§ Your goal
Transcribe exactly, leaving out pictures, the lines from the one that holds "black cross: (12, 100) -> (30, 148), moved" through the end of the data below, including both end lines and no others.
══ Exercise input ══
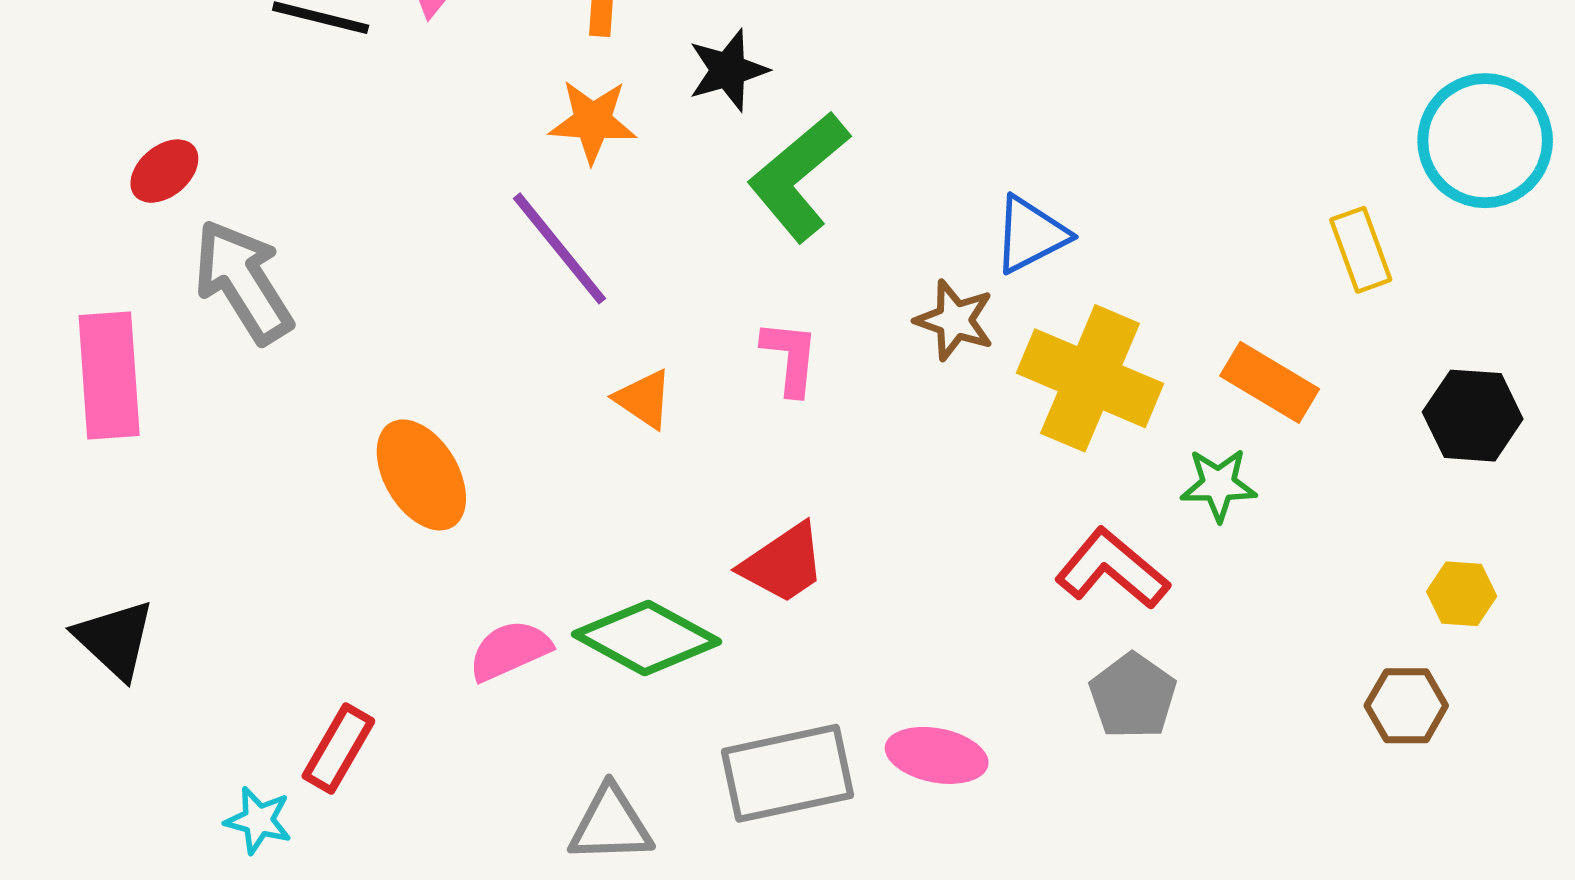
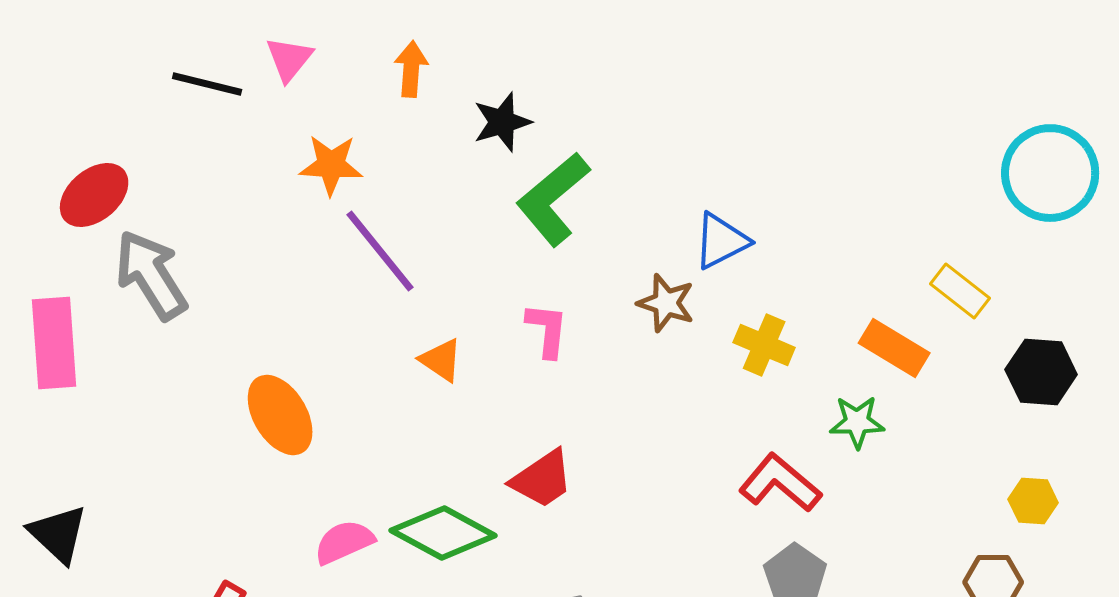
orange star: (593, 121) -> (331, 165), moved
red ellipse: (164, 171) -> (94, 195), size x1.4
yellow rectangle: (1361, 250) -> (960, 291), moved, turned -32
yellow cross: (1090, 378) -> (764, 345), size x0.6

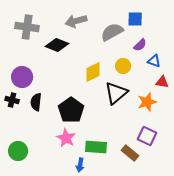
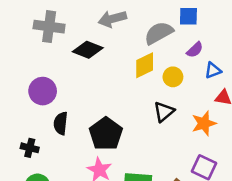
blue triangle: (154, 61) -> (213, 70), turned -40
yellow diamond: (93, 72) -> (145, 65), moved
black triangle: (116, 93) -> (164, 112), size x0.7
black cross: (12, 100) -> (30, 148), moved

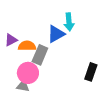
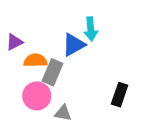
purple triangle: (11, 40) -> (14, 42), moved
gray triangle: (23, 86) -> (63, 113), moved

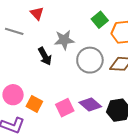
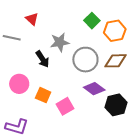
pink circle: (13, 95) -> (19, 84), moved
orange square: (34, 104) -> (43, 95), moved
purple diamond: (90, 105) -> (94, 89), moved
═══
§ Task response
black cross: (12, 100) -> (30, 148), moved

purple triangle: (11, 40) -> (14, 42), moved
gray triangle: (23, 86) -> (63, 113), moved

pink circle: (13, 95) -> (19, 84), moved
orange square: (34, 104) -> (43, 95), moved
purple diamond: (90, 105) -> (94, 89), moved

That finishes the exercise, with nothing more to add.